» Data records
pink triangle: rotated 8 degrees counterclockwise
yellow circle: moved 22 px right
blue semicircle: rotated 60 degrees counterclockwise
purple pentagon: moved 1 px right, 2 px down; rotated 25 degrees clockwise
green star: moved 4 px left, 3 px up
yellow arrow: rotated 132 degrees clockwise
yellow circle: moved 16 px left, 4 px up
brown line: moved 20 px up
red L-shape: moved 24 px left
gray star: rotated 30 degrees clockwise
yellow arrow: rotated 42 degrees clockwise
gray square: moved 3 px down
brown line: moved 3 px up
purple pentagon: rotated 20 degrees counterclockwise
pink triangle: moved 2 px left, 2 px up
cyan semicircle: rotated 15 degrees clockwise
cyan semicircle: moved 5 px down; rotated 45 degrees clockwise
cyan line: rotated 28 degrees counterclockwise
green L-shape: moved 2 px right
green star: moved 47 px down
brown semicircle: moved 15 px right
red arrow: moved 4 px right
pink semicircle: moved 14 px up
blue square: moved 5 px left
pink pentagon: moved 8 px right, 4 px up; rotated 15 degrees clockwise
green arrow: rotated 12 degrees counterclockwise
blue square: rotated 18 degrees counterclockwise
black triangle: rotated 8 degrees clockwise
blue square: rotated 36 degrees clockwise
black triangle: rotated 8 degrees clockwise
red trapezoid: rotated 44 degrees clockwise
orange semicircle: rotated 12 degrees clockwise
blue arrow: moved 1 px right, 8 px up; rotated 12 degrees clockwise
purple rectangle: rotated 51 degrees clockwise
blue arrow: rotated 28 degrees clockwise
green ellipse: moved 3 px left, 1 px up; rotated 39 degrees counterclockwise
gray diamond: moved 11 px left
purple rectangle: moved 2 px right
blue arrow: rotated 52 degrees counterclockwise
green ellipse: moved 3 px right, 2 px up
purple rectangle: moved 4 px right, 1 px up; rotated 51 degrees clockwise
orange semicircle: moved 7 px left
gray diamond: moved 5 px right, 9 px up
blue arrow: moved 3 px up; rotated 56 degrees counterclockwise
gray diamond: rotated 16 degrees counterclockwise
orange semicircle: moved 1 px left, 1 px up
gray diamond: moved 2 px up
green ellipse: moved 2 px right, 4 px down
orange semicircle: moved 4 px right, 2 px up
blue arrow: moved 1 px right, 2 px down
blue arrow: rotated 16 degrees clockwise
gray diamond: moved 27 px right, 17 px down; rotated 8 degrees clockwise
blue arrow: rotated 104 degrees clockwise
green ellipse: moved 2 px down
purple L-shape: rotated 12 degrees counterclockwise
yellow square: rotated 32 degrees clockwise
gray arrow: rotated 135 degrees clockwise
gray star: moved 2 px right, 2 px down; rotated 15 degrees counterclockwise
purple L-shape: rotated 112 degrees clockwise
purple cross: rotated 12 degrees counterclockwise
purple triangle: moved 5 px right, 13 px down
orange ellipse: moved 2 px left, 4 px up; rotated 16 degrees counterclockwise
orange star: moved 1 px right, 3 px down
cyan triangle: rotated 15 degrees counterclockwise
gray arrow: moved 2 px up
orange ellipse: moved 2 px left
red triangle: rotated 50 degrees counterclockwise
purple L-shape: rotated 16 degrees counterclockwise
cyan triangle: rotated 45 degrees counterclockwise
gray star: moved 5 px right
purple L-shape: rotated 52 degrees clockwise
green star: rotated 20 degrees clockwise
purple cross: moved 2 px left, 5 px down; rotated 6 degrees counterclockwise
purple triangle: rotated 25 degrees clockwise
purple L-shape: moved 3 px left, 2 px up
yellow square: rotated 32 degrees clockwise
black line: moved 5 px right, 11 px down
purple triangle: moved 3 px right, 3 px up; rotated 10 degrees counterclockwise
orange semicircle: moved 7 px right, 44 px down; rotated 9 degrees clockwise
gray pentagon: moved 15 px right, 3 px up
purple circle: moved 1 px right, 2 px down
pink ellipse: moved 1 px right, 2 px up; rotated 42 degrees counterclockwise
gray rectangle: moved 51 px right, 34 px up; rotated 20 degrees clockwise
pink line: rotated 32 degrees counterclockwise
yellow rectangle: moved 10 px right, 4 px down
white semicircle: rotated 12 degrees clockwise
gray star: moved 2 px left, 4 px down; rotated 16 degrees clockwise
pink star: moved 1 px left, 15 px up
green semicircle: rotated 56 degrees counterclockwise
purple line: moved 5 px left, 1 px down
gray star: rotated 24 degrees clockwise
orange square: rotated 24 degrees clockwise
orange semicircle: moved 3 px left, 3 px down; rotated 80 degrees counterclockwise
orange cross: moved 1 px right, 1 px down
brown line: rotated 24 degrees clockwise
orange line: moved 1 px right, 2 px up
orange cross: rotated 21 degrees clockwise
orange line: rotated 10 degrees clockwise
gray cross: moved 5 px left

» WHAT YOU HAVE TO DO
Copy out every one of the lines above word for word, without changing anything.

» IN RESPONSE
pink triangle: rotated 8 degrees counterclockwise
yellow circle: moved 22 px right
blue semicircle: rotated 60 degrees counterclockwise
purple pentagon: moved 1 px right, 2 px down; rotated 25 degrees clockwise
green star: moved 4 px left, 3 px up
yellow arrow: rotated 132 degrees clockwise
yellow circle: moved 16 px left, 4 px up
brown line: moved 20 px up
red L-shape: moved 24 px left
gray star: rotated 30 degrees clockwise
yellow arrow: rotated 42 degrees clockwise
gray square: moved 3 px down
brown line: moved 3 px up
purple pentagon: rotated 20 degrees counterclockwise
pink triangle: moved 2 px left, 2 px up
cyan semicircle: rotated 15 degrees clockwise
cyan semicircle: moved 5 px down; rotated 45 degrees clockwise
cyan line: rotated 28 degrees counterclockwise
green L-shape: moved 2 px right
green star: moved 47 px down
brown semicircle: moved 15 px right
red arrow: moved 4 px right
pink semicircle: moved 14 px up
blue square: moved 5 px left
pink pentagon: moved 8 px right, 4 px up; rotated 15 degrees clockwise
green arrow: rotated 12 degrees counterclockwise
blue square: rotated 18 degrees counterclockwise
black triangle: rotated 8 degrees clockwise
blue square: rotated 36 degrees clockwise
black triangle: rotated 8 degrees clockwise
red trapezoid: rotated 44 degrees clockwise
orange semicircle: rotated 12 degrees clockwise
blue arrow: moved 1 px right, 8 px up; rotated 12 degrees clockwise
purple rectangle: rotated 51 degrees clockwise
blue arrow: rotated 28 degrees clockwise
green ellipse: moved 3 px left, 1 px up; rotated 39 degrees counterclockwise
gray diamond: moved 11 px left
purple rectangle: moved 2 px right
blue arrow: rotated 52 degrees counterclockwise
green ellipse: moved 3 px right, 2 px up
purple rectangle: moved 4 px right, 1 px up; rotated 51 degrees clockwise
orange semicircle: moved 7 px left
gray diamond: moved 5 px right, 9 px up
blue arrow: moved 3 px up; rotated 56 degrees counterclockwise
gray diamond: rotated 16 degrees counterclockwise
orange semicircle: moved 1 px left, 1 px up
gray diamond: moved 2 px up
green ellipse: moved 2 px right, 4 px down
orange semicircle: moved 4 px right, 2 px up
blue arrow: moved 1 px right, 2 px down
blue arrow: rotated 16 degrees clockwise
gray diamond: moved 27 px right, 17 px down; rotated 8 degrees clockwise
blue arrow: rotated 104 degrees clockwise
green ellipse: moved 2 px down
purple L-shape: rotated 12 degrees counterclockwise
yellow square: rotated 32 degrees clockwise
gray arrow: rotated 135 degrees clockwise
gray star: moved 2 px right, 2 px down; rotated 15 degrees counterclockwise
purple L-shape: rotated 112 degrees clockwise
purple cross: rotated 12 degrees counterclockwise
purple triangle: moved 5 px right, 13 px down
orange ellipse: moved 2 px left, 4 px up; rotated 16 degrees counterclockwise
orange star: moved 1 px right, 3 px down
cyan triangle: rotated 15 degrees counterclockwise
gray arrow: moved 2 px up
orange ellipse: moved 2 px left
red triangle: rotated 50 degrees counterclockwise
purple L-shape: rotated 16 degrees counterclockwise
cyan triangle: rotated 45 degrees counterclockwise
gray star: moved 5 px right
purple L-shape: rotated 52 degrees clockwise
green star: rotated 20 degrees clockwise
purple cross: moved 2 px left, 5 px down; rotated 6 degrees counterclockwise
purple triangle: rotated 25 degrees clockwise
purple L-shape: moved 3 px left, 2 px up
yellow square: rotated 32 degrees clockwise
black line: moved 5 px right, 11 px down
purple triangle: moved 3 px right, 3 px up; rotated 10 degrees counterclockwise
orange semicircle: moved 7 px right, 44 px down; rotated 9 degrees clockwise
gray pentagon: moved 15 px right, 3 px up
purple circle: moved 1 px right, 2 px down
pink ellipse: moved 1 px right, 2 px up; rotated 42 degrees counterclockwise
gray rectangle: moved 51 px right, 34 px up; rotated 20 degrees clockwise
pink line: rotated 32 degrees counterclockwise
yellow rectangle: moved 10 px right, 4 px down
white semicircle: rotated 12 degrees clockwise
gray star: moved 2 px left, 4 px down; rotated 16 degrees clockwise
pink star: moved 1 px left, 15 px up
green semicircle: rotated 56 degrees counterclockwise
purple line: moved 5 px left, 1 px down
gray star: rotated 24 degrees clockwise
orange square: rotated 24 degrees clockwise
orange semicircle: moved 3 px left, 3 px down; rotated 80 degrees counterclockwise
orange cross: moved 1 px right, 1 px down
brown line: rotated 24 degrees clockwise
orange line: moved 1 px right, 2 px up
orange cross: rotated 21 degrees clockwise
orange line: rotated 10 degrees clockwise
gray cross: moved 5 px left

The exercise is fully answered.